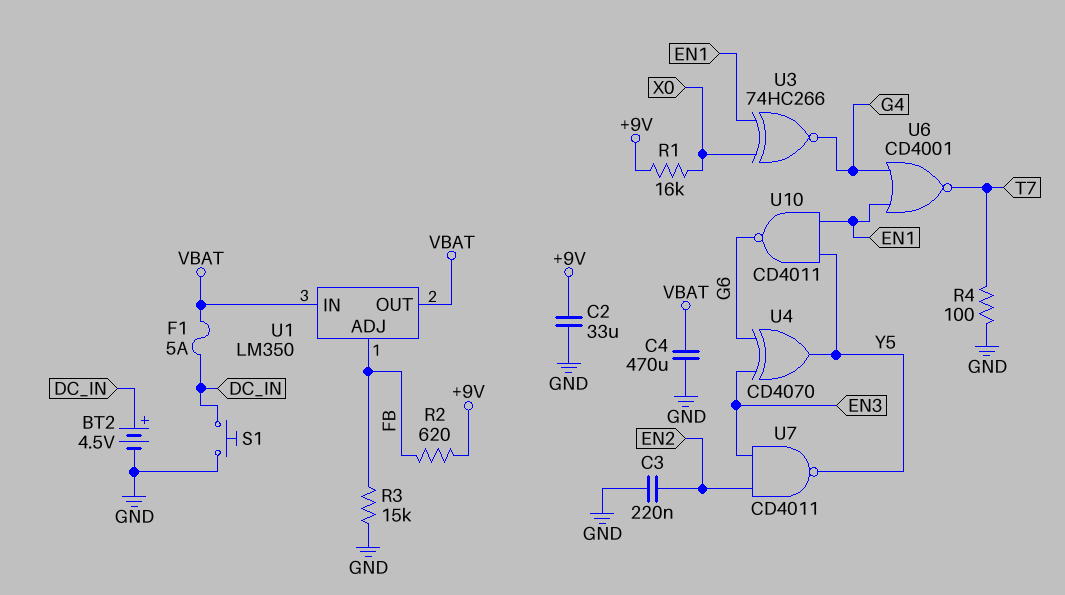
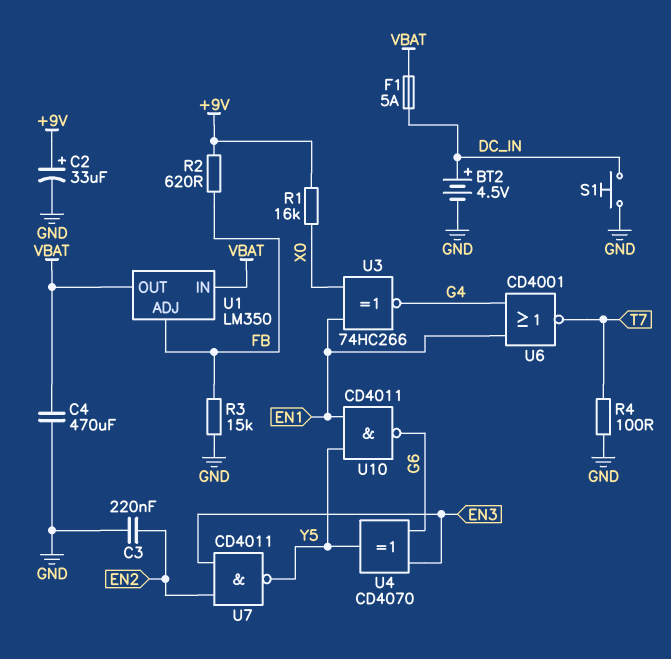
C2: 33uF (+9V, GND) -> 33uF (plus +9V, minus GND)

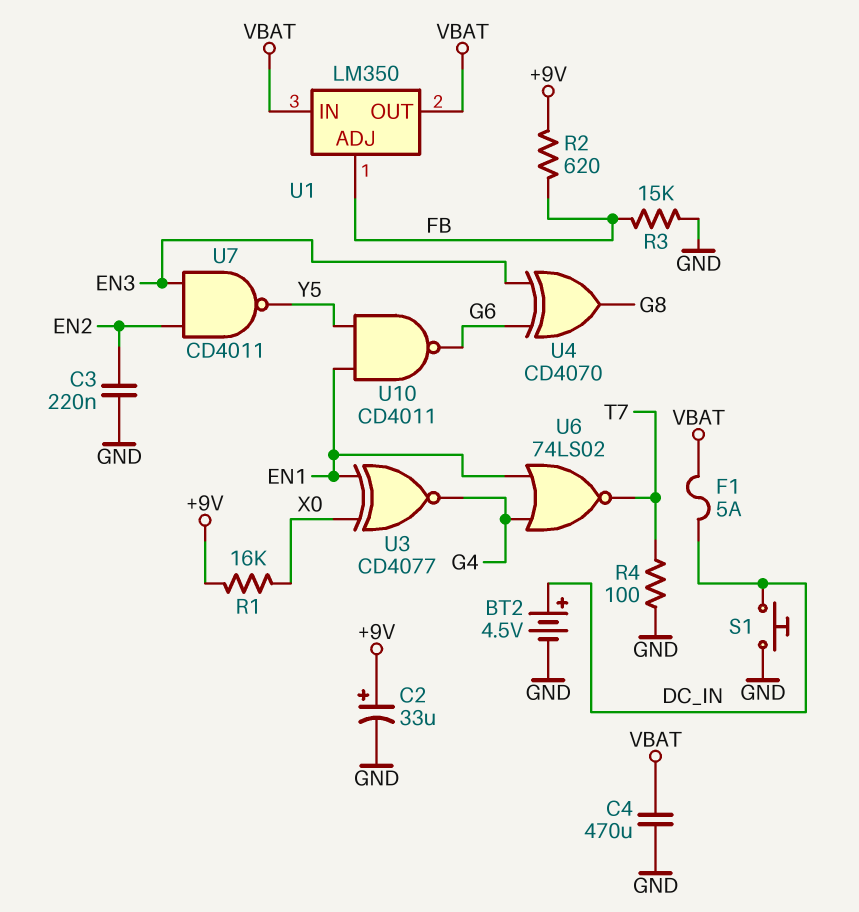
U3: XNOR 74HC266 (in EN1, in X0, out G4) -> XNOR CD4077 (in EN1, in X0, out G4)
U4: XOR CD4070 (in EN3, in G6, out Y5) -> XOR CD4070 (in EN3, in G6, out G8)
U6: NOR CD4001 (in EN1, in G4, out T7) -> NOR 74LS02 (in EN1, in G4, out T7)

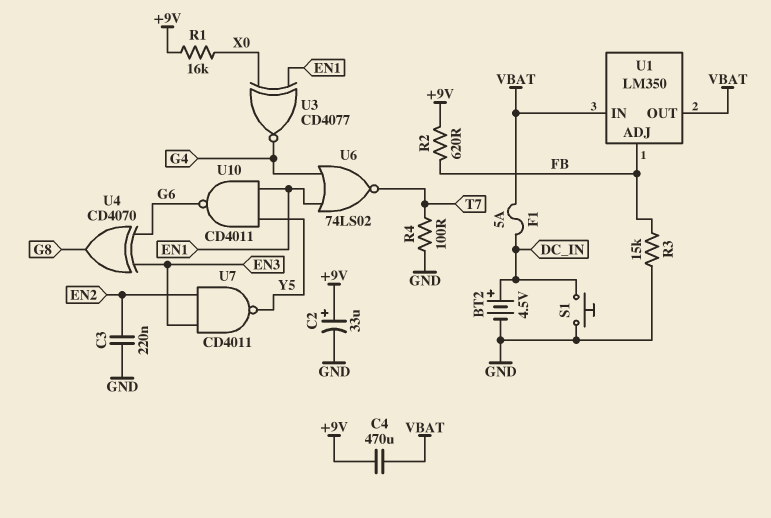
C4: 470uF (GND, VBAT) -> 470uF (+9V, VBAT)

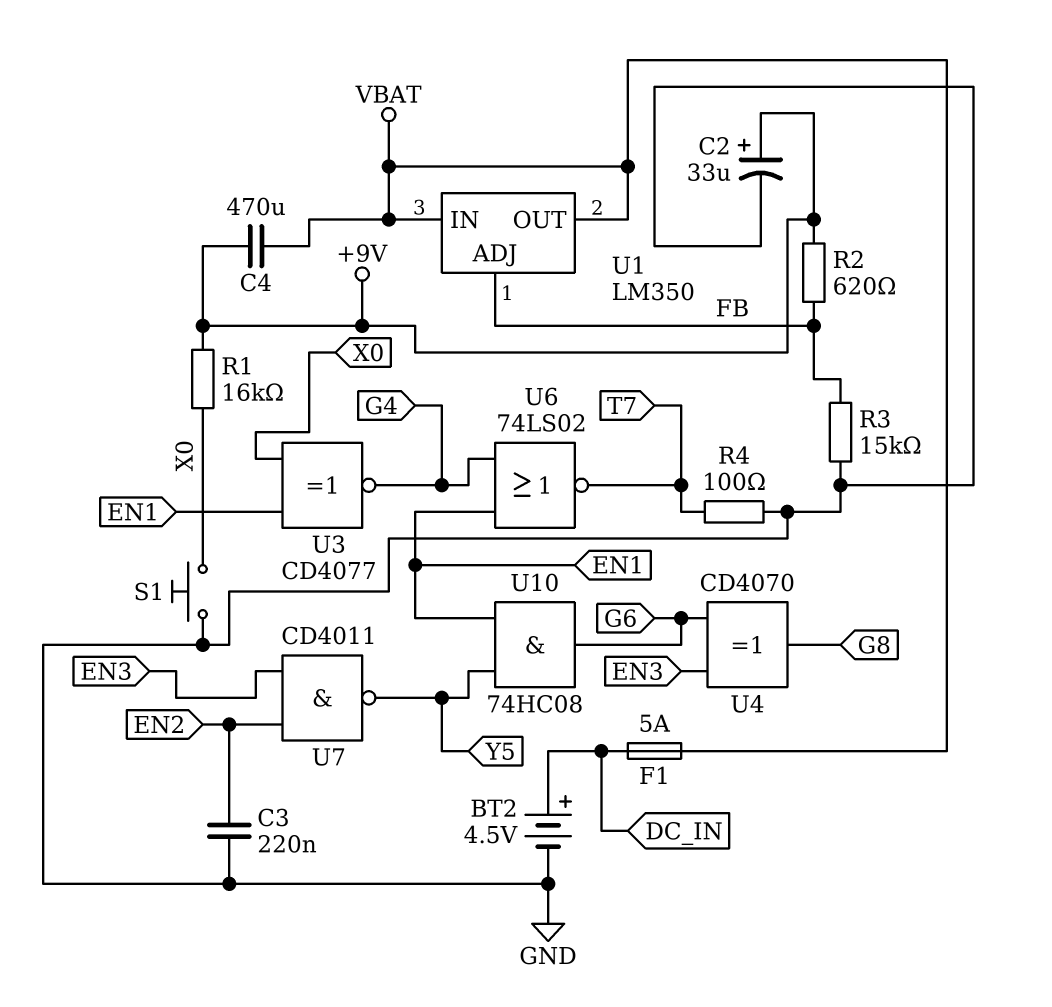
S1: button (DC_IN, GND) -> button (GND, X0)
U10: NAND CD4011 (in EN1, in Y5, out G6) -> AND 74HC08 (in EN1, in Y5, out G6)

_About this exercise:_
Exactly as written, restate all of the data, leaving out the images.

_Answer below:_
C2: 33uF (+9V, GND) -> 33uF (plus +9V, minus GND)

U3: XNOR 74HC266 (in EN1, in X0, out G4) -> XNOR CD4077 (in EN1, in X0, out G4)
U4: XOR CD4070 (in EN3, in G6, out Y5) -> XOR CD4070 (in EN3, in G6, out G8)
U6: NOR CD4001 (in EN1, in G4, out T7) -> NOR 74LS02 (in EN1, in G4, out T7)

C4: 470uF (GND, VBAT) -> 470uF (+9V, VBAT)

S1: button (DC_IN, GND) -> button (GND, X0)
U10: NAND CD4011 (in EN1, in Y5, out G6) -> AND 74HC08 (in EN1, in Y5, out G6)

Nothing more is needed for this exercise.